Collected data entries:
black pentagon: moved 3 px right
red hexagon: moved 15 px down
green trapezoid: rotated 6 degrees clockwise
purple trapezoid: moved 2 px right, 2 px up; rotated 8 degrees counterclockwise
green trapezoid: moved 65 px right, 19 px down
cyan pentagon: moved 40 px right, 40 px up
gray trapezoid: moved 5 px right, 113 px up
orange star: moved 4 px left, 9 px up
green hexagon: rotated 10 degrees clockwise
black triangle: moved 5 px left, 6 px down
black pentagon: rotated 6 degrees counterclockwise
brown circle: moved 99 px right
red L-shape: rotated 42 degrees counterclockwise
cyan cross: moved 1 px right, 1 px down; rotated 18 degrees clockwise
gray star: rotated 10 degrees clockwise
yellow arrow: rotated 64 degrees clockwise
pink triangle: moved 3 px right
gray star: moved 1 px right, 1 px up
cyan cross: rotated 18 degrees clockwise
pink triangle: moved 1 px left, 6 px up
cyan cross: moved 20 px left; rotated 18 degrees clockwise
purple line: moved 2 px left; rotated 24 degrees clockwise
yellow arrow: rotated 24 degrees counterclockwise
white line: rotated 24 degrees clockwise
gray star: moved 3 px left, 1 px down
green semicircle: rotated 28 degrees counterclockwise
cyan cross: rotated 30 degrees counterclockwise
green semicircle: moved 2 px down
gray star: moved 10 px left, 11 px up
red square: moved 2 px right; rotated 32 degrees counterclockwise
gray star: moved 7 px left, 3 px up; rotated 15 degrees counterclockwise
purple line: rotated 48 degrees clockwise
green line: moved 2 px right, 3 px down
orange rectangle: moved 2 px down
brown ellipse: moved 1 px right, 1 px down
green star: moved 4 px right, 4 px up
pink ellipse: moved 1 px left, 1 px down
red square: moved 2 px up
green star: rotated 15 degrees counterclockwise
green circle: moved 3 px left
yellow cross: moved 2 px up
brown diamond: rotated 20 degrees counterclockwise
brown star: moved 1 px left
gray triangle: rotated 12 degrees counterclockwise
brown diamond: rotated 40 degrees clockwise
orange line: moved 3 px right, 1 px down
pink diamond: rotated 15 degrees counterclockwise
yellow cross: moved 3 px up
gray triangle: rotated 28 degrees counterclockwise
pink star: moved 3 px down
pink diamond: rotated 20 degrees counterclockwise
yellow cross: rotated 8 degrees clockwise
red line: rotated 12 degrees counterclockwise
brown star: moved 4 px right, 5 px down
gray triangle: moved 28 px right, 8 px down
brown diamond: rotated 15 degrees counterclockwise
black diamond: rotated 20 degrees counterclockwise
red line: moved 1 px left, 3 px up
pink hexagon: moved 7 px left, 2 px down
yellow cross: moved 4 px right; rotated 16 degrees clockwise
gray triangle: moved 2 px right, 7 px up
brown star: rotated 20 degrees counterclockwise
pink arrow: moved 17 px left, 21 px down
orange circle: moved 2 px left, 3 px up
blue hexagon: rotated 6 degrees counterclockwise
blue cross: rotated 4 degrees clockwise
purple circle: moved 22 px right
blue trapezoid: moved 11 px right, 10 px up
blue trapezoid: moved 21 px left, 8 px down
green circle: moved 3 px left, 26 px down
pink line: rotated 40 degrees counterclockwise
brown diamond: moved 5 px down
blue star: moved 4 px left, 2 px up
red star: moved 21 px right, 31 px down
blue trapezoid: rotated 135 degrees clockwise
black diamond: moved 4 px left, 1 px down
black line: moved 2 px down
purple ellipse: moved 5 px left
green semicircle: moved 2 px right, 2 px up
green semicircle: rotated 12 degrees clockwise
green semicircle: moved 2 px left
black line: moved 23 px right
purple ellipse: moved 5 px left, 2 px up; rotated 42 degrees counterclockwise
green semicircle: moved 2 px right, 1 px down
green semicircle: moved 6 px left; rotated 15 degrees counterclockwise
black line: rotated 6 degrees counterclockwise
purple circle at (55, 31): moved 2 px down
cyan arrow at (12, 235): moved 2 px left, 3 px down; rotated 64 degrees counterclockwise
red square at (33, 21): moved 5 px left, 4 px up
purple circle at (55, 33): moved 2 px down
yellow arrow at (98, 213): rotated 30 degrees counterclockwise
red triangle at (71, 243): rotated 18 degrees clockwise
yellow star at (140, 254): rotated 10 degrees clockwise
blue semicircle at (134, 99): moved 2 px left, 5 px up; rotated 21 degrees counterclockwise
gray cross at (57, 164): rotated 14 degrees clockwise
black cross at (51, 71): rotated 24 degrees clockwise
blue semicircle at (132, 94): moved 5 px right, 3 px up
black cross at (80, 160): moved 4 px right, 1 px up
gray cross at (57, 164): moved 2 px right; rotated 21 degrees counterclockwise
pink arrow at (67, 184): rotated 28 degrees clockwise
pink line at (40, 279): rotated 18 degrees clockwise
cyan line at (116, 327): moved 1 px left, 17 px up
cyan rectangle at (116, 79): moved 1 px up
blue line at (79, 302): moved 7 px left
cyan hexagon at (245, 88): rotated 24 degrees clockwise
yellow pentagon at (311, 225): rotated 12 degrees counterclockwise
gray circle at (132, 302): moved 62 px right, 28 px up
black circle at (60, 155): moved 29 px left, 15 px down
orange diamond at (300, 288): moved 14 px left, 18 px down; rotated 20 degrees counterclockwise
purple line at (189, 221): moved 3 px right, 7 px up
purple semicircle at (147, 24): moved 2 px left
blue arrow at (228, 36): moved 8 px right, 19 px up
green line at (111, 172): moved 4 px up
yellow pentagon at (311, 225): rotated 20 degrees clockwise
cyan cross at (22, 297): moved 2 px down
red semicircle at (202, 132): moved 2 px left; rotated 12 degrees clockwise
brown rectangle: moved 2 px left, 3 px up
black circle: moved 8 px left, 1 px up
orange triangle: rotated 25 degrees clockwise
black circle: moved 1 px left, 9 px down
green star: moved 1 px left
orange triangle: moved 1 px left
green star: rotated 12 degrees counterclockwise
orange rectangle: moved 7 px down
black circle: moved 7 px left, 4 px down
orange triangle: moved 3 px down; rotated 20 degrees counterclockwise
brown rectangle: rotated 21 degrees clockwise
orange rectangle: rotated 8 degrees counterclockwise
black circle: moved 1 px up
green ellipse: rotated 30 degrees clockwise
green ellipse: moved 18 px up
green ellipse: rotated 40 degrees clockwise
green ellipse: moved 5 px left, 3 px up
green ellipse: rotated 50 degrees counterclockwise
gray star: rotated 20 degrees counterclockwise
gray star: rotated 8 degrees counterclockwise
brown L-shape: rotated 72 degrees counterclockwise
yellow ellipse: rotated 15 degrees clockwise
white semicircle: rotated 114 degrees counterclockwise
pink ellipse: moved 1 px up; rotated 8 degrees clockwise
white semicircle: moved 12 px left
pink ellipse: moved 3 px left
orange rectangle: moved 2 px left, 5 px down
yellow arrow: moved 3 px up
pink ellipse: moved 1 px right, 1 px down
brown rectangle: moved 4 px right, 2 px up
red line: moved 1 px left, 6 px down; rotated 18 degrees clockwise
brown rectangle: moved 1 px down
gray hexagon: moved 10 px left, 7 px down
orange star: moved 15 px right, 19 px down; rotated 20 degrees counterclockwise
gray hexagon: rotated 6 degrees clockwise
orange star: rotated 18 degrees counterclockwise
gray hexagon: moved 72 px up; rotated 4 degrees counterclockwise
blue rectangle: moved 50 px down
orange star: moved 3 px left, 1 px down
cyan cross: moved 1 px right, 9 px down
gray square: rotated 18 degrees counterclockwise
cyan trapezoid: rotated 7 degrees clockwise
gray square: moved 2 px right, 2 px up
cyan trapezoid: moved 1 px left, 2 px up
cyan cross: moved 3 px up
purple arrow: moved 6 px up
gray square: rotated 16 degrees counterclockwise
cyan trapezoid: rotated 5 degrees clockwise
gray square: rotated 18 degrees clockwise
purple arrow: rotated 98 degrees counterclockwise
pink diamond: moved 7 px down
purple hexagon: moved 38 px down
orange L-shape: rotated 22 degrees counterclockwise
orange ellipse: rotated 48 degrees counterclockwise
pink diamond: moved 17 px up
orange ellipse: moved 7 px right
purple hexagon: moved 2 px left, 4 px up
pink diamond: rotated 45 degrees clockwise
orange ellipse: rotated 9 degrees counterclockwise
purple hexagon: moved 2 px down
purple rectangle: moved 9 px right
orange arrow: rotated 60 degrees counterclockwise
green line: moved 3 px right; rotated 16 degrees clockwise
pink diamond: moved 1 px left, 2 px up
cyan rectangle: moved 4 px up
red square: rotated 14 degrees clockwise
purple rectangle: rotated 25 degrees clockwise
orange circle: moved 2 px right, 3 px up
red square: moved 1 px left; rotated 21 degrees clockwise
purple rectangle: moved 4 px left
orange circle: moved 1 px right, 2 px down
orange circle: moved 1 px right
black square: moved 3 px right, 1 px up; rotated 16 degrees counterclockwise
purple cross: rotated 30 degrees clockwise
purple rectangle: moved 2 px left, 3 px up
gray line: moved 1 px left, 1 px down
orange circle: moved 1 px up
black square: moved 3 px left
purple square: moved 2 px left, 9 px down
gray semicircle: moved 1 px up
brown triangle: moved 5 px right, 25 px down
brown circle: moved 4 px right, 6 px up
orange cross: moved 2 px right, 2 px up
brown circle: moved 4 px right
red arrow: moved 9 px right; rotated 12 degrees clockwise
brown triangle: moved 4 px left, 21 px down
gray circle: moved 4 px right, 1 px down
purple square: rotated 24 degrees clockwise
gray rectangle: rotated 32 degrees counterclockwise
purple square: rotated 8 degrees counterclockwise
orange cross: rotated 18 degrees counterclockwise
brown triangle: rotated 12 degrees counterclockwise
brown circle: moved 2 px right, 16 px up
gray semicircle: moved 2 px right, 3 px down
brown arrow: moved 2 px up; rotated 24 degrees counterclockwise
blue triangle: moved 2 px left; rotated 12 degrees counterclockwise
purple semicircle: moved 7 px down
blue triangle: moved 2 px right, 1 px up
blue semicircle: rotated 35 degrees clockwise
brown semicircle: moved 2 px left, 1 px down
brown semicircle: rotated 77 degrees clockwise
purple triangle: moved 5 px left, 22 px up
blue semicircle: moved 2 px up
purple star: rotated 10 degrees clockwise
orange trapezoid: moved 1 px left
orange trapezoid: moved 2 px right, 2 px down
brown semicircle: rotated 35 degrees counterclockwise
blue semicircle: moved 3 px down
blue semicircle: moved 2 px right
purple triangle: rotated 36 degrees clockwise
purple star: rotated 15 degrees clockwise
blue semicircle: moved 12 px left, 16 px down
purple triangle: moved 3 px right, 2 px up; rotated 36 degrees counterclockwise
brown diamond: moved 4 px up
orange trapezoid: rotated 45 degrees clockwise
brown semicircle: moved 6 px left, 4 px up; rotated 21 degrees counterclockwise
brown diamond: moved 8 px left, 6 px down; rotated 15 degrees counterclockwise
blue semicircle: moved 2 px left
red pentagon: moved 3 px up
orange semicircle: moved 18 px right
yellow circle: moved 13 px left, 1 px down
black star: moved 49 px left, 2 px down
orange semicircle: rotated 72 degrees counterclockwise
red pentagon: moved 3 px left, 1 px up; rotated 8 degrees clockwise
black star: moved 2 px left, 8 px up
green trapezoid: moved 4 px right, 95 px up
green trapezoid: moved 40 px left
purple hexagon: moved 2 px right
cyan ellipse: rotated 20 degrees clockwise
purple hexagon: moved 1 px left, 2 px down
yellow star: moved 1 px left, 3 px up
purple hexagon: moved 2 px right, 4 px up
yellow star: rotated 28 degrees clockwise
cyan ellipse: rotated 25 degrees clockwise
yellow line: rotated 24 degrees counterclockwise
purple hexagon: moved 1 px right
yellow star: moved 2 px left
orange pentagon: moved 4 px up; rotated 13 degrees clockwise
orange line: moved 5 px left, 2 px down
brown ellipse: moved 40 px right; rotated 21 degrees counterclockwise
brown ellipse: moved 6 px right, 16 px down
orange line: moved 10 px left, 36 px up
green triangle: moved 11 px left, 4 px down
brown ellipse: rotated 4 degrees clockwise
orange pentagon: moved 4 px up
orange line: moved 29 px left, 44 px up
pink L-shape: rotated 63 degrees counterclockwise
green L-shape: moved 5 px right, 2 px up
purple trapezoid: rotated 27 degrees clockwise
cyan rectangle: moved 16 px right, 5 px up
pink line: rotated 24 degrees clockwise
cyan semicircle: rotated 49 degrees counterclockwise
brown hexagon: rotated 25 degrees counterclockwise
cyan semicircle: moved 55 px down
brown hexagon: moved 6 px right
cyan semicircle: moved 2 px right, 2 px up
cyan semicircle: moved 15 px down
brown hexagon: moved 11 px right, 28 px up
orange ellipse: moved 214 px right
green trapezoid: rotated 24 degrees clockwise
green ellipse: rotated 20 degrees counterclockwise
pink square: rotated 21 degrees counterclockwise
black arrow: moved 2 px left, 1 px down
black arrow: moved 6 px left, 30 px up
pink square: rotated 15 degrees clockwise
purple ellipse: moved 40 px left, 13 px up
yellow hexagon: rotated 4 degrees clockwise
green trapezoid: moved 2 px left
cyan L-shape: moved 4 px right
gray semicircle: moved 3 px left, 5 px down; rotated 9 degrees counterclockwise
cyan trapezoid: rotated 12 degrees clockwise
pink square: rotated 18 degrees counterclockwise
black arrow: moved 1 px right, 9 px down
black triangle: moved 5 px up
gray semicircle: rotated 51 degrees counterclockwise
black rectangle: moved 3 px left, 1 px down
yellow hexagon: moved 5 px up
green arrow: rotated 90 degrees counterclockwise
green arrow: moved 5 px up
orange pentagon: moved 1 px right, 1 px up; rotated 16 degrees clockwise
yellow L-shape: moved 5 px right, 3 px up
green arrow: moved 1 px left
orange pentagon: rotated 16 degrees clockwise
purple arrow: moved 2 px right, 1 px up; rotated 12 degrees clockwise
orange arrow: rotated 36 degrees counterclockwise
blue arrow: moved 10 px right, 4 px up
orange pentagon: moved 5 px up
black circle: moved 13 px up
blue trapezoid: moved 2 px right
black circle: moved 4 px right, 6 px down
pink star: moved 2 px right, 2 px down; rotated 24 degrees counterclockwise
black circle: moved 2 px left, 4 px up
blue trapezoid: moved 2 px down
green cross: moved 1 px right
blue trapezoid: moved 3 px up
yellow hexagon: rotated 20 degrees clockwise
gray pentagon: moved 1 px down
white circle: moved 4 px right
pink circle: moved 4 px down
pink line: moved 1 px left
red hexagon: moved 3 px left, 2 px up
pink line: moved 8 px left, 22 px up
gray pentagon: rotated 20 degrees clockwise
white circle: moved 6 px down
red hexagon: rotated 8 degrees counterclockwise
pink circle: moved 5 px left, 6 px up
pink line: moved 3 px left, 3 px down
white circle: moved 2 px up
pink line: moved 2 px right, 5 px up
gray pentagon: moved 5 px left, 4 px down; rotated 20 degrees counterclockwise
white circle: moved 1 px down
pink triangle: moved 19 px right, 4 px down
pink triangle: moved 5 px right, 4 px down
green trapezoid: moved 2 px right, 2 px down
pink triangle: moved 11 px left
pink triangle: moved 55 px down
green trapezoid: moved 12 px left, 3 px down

:: BRIEF ::
Duplicate the lines above word for word, starting with the first line and ending with the line containing "green hexagon: rotated 10 degrees clockwise".

:: WRITTEN ANSWER ::
black pentagon: moved 3 px right
red hexagon: moved 15 px down
green trapezoid: rotated 6 degrees clockwise
purple trapezoid: moved 2 px right, 2 px up; rotated 8 degrees counterclockwise
green trapezoid: moved 65 px right, 19 px down
cyan pentagon: moved 40 px right, 40 px up
gray trapezoid: moved 5 px right, 113 px up
orange star: moved 4 px left, 9 px up
green hexagon: rotated 10 degrees clockwise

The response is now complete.